TASK INSTRUCTIONS ▸ Copy out word for word the lines beginning with the one that contains "blue diamond at (219, 97): moved" and continuing through the end of the items. Leave the pictures out of your copy.

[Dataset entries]
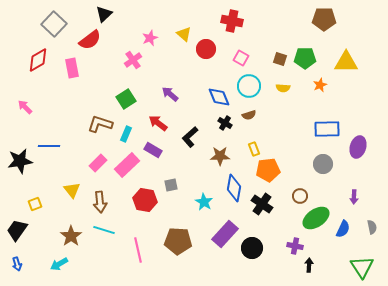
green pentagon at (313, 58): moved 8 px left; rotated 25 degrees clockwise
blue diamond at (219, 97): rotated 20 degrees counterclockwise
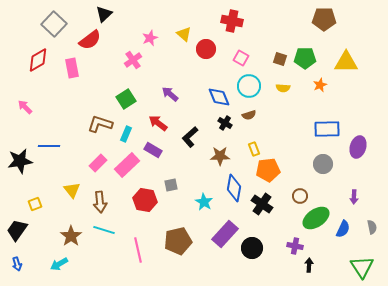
brown pentagon at (178, 241): rotated 16 degrees counterclockwise
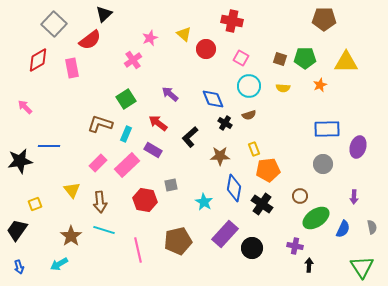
blue diamond at (219, 97): moved 6 px left, 2 px down
blue arrow at (17, 264): moved 2 px right, 3 px down
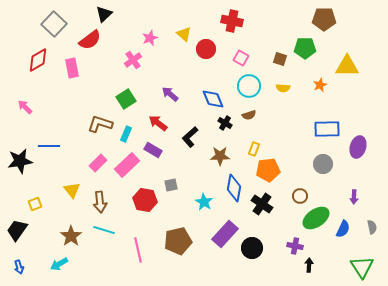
green pentagon at (305, 58): moved 10 px up
yellow triangle at (346, 62): moved 1 px right, 4 px down
yellow rectangle at (254, 149): rotated 40 degrees clockwise
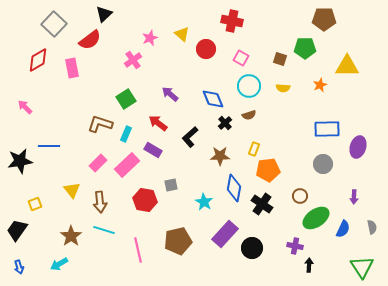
yellow triangle at (184, 34): moved 2 px left
black cross at (225, 123): rotated 16 degrees clockwise
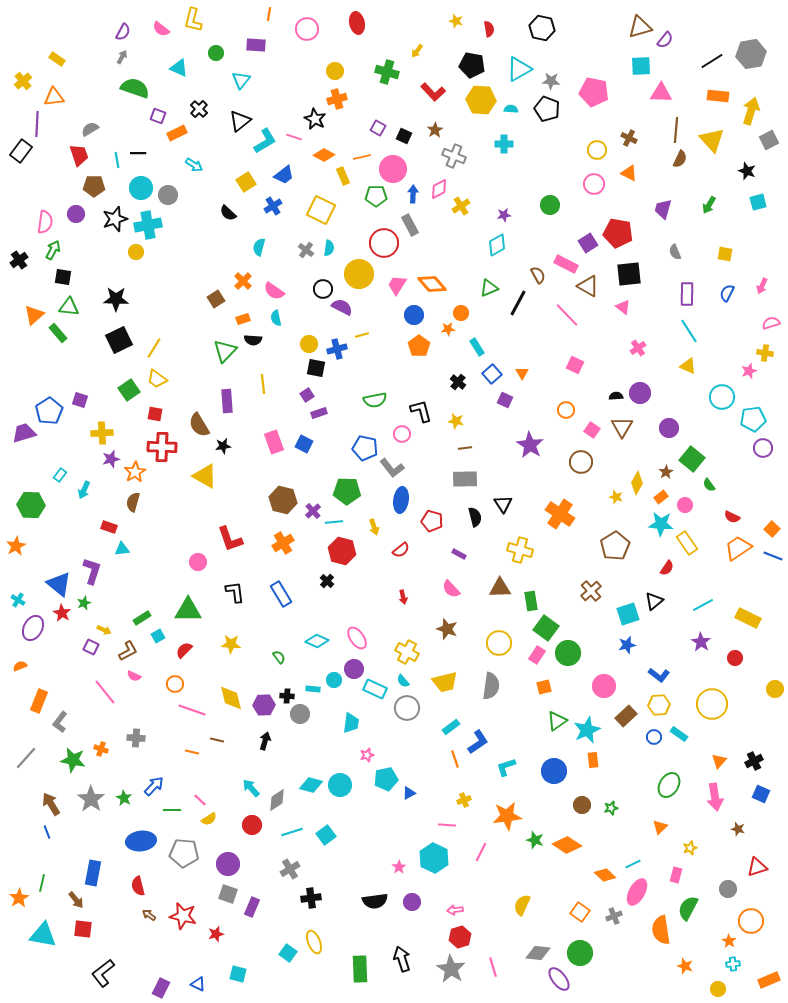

FULL SOLUTION ▸
blue diamond at (219, 97): moved 6 px left, 2 px down
blue arrow at (17, 264): moved 2 px right, 3 px down
green pentagon at (305, 58): moved 10 px up
yellow triangle at (346, 62): moved 1 px right, 4 px down
yellow rectangle at (254, 149): rotated 40 degrees clockwise
yellow triangle at (184, 34): moved 2 px left
black cross at (225, 123): rotated 16 degrees clockwise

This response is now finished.